Once you find the line with "R106: 33k (+12V, SCL) -> 33k (ISO_C, SCL)" in the data that follows, repeat it and every line after it exactly, through the line with "U2 pin SCL: GND -> SCL".

Segment Start: Supplied material

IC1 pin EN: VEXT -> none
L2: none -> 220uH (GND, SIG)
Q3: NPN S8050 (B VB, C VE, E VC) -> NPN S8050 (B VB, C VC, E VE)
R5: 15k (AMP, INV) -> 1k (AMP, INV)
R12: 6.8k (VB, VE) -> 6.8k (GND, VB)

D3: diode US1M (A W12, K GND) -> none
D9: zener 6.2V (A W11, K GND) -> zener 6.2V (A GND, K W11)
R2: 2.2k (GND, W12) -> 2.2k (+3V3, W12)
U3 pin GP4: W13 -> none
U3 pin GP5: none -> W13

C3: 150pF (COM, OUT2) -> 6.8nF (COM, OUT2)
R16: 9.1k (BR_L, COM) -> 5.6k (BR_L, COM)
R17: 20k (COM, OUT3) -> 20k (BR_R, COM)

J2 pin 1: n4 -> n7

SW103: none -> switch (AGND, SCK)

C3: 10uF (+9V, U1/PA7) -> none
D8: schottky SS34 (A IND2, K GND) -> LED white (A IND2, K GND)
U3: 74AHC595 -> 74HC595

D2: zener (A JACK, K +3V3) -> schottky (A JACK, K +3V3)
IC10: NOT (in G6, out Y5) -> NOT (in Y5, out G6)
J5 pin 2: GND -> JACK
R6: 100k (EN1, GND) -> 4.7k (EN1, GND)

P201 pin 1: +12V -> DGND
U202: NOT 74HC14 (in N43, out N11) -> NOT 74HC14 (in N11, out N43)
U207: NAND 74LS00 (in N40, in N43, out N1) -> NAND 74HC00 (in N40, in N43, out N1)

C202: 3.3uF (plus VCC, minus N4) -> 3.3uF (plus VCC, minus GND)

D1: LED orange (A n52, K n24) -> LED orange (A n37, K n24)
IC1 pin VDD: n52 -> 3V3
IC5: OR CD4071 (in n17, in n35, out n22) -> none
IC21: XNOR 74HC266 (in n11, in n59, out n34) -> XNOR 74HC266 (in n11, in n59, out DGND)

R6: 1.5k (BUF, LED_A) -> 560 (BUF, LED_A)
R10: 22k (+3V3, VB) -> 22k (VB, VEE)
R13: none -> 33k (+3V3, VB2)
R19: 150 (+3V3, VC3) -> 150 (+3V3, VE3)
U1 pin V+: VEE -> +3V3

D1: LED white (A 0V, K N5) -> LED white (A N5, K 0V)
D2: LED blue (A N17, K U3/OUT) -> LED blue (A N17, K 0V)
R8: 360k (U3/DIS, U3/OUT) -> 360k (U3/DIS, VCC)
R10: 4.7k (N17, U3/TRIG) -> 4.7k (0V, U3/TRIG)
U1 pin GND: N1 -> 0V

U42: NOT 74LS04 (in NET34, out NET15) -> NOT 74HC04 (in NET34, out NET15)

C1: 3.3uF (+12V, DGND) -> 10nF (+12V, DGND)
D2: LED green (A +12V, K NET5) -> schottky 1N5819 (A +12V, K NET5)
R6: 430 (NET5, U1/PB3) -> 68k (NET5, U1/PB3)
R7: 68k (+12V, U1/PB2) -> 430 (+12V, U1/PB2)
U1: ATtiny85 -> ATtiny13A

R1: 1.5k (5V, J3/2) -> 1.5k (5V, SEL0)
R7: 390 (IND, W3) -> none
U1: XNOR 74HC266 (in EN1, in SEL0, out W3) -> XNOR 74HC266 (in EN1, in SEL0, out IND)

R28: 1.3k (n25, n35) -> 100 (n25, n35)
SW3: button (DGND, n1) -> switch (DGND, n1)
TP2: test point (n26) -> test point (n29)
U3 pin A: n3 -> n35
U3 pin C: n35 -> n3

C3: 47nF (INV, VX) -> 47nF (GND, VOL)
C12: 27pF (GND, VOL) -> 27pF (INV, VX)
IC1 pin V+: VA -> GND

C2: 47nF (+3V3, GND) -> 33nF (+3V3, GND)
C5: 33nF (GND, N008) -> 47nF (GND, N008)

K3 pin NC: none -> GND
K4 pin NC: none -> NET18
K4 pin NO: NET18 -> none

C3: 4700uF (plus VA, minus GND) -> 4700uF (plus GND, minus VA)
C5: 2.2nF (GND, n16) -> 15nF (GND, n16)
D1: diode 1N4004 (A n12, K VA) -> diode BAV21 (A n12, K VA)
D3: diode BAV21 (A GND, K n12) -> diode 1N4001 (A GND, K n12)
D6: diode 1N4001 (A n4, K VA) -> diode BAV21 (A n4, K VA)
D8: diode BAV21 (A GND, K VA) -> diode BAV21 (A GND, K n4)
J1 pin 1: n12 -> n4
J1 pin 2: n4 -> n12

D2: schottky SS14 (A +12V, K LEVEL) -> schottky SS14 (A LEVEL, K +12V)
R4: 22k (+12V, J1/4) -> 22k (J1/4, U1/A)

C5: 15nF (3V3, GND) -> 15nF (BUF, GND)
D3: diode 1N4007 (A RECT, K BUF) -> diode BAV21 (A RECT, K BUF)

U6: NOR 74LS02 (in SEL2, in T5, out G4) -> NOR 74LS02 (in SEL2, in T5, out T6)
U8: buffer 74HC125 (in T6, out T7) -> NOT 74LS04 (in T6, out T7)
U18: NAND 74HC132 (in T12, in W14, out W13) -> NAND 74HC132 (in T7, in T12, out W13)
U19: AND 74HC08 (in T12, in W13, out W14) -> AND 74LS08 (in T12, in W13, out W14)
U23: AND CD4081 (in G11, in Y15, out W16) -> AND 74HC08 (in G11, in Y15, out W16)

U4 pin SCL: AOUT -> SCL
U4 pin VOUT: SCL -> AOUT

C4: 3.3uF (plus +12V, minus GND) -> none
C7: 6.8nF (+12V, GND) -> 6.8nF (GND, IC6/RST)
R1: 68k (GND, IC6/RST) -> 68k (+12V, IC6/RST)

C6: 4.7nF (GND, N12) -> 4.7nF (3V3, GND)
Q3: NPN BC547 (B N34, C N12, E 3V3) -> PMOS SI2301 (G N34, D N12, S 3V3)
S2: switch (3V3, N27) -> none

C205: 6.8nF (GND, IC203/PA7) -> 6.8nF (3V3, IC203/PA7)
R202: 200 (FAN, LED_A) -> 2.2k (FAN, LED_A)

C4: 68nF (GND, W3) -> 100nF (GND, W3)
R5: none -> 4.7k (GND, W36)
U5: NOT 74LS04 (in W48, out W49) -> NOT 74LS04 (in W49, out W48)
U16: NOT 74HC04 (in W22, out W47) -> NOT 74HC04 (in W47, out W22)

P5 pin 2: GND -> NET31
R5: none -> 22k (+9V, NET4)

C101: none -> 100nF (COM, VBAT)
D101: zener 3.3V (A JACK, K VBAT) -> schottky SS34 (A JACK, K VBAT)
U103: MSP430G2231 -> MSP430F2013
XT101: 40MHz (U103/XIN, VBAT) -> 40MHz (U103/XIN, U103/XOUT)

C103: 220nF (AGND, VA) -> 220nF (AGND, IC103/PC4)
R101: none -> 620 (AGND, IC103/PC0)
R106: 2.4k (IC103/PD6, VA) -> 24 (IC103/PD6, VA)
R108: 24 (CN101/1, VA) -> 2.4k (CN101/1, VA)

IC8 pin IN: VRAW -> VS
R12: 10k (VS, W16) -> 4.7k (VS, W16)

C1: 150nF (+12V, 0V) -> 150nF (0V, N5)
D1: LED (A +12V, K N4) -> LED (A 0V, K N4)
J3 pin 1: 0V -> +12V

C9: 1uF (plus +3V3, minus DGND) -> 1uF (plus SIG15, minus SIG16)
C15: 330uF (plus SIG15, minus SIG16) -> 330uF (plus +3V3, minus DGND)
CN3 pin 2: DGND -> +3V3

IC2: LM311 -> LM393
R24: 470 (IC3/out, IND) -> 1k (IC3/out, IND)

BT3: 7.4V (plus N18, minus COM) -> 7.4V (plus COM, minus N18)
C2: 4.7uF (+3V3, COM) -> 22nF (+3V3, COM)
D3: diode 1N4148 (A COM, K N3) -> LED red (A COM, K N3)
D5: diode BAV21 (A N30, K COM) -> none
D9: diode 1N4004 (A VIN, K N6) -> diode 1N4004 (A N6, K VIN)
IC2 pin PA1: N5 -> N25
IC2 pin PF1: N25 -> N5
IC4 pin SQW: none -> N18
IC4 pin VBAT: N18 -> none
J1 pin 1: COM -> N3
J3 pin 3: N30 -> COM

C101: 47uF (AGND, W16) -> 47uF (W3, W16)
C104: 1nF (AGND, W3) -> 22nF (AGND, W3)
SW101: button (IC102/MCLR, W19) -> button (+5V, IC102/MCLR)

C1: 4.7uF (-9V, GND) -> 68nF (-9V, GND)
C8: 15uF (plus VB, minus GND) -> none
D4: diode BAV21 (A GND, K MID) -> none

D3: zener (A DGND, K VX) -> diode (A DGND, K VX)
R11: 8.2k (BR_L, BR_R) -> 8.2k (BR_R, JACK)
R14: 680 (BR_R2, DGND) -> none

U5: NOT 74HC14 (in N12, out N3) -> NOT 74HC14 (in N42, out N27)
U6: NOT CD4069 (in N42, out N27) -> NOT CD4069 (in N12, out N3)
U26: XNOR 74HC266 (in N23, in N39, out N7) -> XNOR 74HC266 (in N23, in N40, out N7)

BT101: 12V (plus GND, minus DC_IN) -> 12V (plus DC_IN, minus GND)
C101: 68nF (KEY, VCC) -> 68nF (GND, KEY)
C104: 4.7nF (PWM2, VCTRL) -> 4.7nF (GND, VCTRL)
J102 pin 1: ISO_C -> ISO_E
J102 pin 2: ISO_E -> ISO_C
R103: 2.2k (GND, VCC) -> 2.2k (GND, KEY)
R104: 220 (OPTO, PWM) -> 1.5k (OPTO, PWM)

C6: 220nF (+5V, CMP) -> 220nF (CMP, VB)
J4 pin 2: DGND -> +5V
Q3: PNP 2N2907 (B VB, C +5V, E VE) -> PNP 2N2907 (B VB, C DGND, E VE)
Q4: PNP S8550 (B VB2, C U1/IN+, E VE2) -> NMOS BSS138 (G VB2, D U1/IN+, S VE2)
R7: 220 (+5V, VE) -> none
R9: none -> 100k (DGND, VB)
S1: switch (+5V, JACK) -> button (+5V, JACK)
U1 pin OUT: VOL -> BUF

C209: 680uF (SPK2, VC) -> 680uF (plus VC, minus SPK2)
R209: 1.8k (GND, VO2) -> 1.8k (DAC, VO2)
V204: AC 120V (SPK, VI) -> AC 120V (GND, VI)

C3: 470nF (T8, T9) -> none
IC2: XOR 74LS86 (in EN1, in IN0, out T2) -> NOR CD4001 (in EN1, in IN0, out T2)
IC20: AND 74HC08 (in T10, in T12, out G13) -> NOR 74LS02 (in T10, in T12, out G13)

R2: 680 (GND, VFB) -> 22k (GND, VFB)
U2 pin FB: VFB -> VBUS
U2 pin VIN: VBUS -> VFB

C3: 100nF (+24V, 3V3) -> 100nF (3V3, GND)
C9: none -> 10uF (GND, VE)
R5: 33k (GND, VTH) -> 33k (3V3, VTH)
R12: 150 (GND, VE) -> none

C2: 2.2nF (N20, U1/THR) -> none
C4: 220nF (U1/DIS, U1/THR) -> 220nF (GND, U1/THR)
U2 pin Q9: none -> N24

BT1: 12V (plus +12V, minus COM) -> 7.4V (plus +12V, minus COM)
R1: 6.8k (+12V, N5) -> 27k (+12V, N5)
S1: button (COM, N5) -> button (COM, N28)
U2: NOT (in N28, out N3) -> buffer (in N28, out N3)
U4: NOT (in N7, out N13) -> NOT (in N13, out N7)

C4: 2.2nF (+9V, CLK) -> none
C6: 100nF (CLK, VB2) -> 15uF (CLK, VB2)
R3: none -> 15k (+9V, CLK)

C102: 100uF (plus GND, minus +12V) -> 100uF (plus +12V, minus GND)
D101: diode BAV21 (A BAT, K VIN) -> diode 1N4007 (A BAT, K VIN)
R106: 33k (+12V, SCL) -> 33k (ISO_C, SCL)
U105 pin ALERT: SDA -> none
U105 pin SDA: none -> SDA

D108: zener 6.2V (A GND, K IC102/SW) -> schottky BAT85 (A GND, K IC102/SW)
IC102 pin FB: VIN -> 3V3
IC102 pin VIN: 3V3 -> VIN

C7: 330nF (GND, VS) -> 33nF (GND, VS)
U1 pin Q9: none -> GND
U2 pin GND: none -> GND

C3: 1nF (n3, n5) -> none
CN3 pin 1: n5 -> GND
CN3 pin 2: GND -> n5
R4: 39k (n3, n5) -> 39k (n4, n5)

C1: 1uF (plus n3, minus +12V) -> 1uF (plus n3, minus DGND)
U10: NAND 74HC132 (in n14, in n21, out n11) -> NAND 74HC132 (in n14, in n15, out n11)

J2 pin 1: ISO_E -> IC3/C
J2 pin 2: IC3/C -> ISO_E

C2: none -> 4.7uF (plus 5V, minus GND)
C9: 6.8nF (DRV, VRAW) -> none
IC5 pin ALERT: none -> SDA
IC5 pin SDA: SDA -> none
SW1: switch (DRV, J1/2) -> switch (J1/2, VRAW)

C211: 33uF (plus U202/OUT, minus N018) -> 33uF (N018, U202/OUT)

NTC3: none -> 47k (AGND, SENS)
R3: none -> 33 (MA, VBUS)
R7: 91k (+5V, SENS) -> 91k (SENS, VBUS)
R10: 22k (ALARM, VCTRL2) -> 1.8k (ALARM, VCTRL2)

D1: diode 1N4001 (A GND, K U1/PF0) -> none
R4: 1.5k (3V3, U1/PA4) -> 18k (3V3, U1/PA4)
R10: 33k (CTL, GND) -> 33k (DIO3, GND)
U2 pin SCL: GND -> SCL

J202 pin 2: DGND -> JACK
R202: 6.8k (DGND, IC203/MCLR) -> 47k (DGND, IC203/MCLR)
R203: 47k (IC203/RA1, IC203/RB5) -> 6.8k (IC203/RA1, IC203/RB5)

Segment End: Supplied material

Response to the task
R106: 33k (+12V, SCL) -> 33k (ISO_C, SCL)
U105 pin ALERT: SDA -> none
U105 pin SDA: none -> SDA

D108: zener 6.2V (A GND, K IC102/SW) -> schottky BAT85 (A GND, K IC102/SW)
IC102 pin FB: VIN -> 3V3
IC102 pin VIN: 3V3 -> VIN

C7: 330nF (GND, VS) -> 33nF (GND, VS)
U1 pin Q9: none -> GND
U2 pin GND: none -> GND

C3: 1nF (n3, n5) -> none
CN3 pin 1: n5 -> GND
CN3 pin 2: GND -> n5
R4: 39k (n3, n5) -> 39k (n4, n5)

C1: 1uF (plus n3, minus +12V) -> 1uF (plus n3, minus DGND)
U10: NAND 74HC132 (in n14, in n21, out n11) -> NAND 74HC132 (in n14, in n15, out n11)

J2 pin 1: ISO_E -> IC3/C
J2 pin 2: IC3/C -> ISO_E

C2: none -> 4.7uF (plus 5V, minus GND)
C9: 6.8nF (DRV, VRAW) -> none
IC5 pin ALERT: none -> SDA
IC5 pin SDA: SDA -> none
SW1: switch (DRV, J1/2) -> switch (J1/2, VRAW)

C211: 33uF (plus U202/OUT, minus N018) -> 33uF (N018, U202/OUT)

NTC3: none -> 47k (AGND, SENS)
R3: none -> 33 (MA, VBUS)
R7: 91k (+5V, SENS) -> 91k (SENS, VBUS)
R10: 22k (ALARM, VCTRL2) -> 1.8k (ALARM, VCTRL2)

D1: diode 1N4001 (A GND, K U1/PF0) -> none
R4: 1.5k (3V3, U1/PA4) -> 18k (3V3, U1/PA4)
R10: 33k (CTL, GND) -> 33k (DIO3, GND)
U2 pin SCL: GND -> SCL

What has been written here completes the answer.